• What you are asked to do
Every line in the data below from the one containing "black pyramid [287,108,334,154]" down to the one containing "none -> black padlock [307,354,348,428]", both included, must be retyped exactly; no other line is to appear.

• Material for the task
■ ■ ■ ■
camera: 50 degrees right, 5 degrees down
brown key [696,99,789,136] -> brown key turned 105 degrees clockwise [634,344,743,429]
■ ■ ■ ■
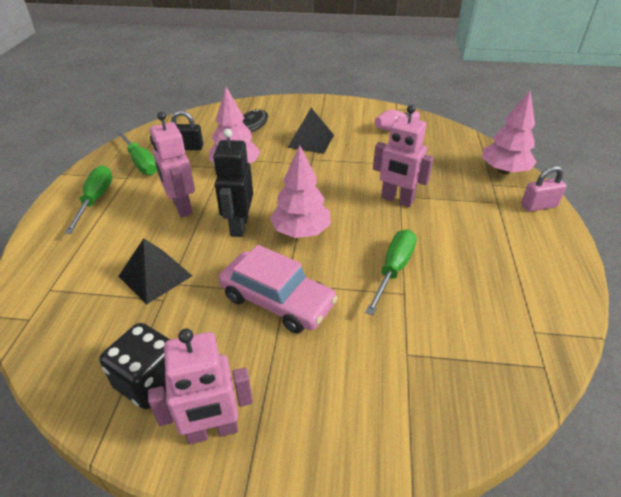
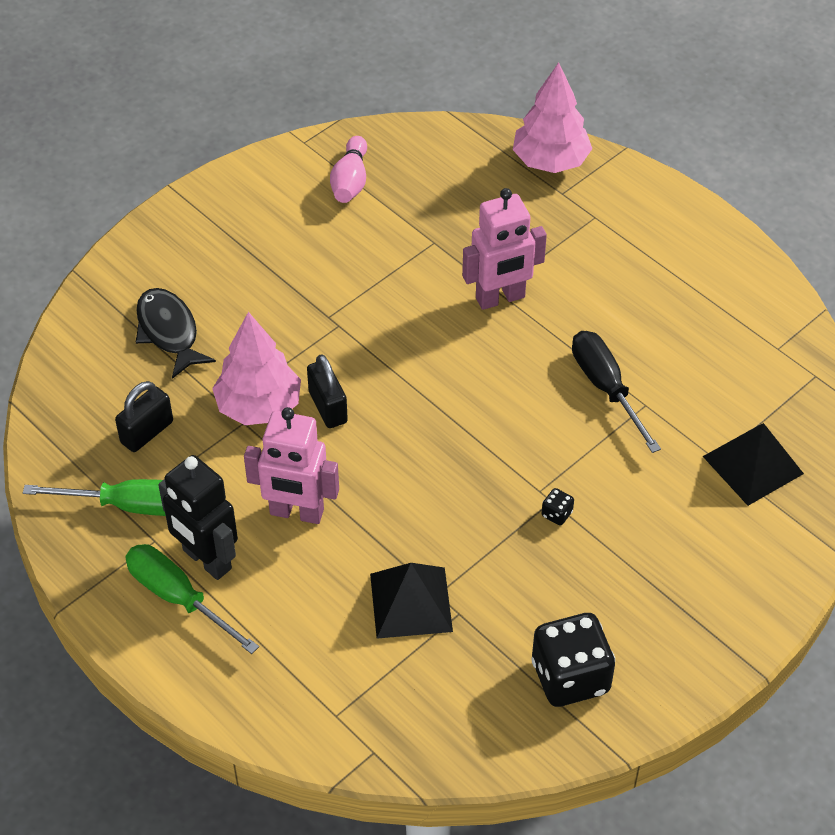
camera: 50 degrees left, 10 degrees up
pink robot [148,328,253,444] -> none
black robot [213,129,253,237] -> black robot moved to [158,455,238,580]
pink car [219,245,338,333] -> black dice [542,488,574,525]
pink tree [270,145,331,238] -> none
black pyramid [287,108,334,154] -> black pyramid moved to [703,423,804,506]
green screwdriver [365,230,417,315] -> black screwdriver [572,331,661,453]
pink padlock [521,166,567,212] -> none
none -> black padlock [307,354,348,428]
■ ■ ■ ■
• Answer to the exercise
black pyramid [287,108,334,154] -> black pyramid moved to [703,423,804,506]
green screwdriver [365,230,417,315] -> black screwdriver [572,331,661,453]
pink padlock [521,166,567,212] -> none
none -> black padlock [307,354,348,428]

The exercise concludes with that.